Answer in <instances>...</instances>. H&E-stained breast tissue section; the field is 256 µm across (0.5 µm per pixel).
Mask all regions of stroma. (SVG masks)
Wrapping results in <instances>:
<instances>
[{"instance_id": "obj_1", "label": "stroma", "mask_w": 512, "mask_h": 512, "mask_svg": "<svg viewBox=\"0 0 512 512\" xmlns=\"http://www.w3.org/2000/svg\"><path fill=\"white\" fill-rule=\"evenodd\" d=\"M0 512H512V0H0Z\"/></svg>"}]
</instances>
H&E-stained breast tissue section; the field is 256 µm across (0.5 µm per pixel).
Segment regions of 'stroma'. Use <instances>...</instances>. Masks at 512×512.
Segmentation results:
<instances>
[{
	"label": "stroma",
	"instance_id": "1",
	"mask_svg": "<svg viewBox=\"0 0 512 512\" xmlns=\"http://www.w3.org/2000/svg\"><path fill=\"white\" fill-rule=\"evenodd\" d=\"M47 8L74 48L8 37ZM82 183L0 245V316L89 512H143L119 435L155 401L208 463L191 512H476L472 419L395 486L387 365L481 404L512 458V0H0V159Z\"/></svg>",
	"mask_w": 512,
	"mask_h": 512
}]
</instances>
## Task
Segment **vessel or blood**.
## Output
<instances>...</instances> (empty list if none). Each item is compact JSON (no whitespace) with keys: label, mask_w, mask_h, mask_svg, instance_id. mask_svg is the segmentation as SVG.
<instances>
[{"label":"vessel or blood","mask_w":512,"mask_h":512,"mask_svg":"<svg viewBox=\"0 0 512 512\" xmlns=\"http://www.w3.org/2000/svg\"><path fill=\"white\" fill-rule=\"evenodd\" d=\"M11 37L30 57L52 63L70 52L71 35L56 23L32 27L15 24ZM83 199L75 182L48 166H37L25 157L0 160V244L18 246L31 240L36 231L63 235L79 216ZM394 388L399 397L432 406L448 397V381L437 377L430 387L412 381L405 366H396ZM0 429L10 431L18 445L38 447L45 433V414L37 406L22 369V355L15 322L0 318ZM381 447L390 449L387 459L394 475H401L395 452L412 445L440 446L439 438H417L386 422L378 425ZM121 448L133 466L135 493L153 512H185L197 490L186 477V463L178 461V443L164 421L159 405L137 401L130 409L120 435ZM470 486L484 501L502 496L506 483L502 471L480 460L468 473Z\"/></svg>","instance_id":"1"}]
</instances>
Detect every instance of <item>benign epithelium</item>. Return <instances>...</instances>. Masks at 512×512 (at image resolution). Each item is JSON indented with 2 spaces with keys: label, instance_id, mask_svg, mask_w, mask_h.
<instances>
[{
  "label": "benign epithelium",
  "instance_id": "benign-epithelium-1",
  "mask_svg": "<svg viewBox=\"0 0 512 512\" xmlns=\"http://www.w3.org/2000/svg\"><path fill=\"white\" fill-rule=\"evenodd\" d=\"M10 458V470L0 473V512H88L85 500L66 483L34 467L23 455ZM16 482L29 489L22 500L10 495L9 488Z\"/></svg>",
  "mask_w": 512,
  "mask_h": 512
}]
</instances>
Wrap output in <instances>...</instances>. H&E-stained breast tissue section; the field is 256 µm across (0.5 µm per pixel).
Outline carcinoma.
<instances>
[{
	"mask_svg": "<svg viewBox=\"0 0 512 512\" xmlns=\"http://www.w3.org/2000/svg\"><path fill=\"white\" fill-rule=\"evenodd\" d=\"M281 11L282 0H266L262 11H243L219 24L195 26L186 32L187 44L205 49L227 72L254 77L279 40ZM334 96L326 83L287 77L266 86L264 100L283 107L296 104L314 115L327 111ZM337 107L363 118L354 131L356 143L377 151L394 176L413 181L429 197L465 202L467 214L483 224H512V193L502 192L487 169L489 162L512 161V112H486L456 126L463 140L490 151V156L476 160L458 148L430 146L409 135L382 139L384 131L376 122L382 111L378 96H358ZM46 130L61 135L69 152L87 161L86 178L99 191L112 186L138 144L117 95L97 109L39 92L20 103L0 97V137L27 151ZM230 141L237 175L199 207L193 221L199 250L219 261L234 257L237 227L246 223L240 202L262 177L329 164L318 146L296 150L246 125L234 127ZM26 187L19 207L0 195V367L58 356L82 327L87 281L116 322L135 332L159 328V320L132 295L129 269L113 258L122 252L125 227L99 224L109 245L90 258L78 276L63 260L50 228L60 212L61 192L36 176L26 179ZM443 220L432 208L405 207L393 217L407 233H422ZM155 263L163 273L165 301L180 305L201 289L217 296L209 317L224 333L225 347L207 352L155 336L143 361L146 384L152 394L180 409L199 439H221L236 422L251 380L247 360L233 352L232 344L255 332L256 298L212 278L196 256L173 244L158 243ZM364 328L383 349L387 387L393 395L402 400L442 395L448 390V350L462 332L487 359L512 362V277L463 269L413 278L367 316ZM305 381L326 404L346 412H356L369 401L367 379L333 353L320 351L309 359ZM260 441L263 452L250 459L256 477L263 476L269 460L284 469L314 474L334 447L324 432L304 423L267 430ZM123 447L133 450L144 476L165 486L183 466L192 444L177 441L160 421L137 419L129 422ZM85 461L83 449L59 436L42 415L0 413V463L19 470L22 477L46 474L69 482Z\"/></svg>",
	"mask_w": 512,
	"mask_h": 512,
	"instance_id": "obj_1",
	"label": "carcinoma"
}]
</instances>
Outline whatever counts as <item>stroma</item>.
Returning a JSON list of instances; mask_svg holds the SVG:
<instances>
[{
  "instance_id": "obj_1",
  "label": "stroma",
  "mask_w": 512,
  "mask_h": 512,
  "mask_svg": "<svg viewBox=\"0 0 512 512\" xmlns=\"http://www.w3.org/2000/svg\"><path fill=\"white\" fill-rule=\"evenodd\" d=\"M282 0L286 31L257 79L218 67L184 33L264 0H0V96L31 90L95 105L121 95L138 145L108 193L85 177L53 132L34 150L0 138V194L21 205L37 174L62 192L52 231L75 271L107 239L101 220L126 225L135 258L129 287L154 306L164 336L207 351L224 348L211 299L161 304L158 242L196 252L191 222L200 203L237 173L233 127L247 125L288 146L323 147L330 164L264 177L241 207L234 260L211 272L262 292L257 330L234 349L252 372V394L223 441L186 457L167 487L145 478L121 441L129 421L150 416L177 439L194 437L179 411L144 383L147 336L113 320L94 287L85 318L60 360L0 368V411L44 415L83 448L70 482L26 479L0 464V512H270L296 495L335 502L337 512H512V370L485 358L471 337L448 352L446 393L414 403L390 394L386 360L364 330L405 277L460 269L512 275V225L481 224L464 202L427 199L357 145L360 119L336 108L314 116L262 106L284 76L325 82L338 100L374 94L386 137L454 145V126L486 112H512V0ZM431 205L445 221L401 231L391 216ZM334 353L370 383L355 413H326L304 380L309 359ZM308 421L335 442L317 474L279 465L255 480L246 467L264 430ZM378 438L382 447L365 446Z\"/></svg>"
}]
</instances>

########

**INSTRUCTIONS FOR THE TASK:**
List every line in the records above that contains the word "across".

**SOLUTION FOR THIS EXERCISE:**
Answer in <instances>...</instances>. H&E-stained breast tissue section; the field is 256 µm across (0.5 µm per pixel).
H&E-stained breast tissue section; the field is 256 µm across (0.5 µm per pixel).
Wrap output in <instances>...</instances>. H&E-stained breast tissue section; the field is 256 µm across (0.5 µm per pixel).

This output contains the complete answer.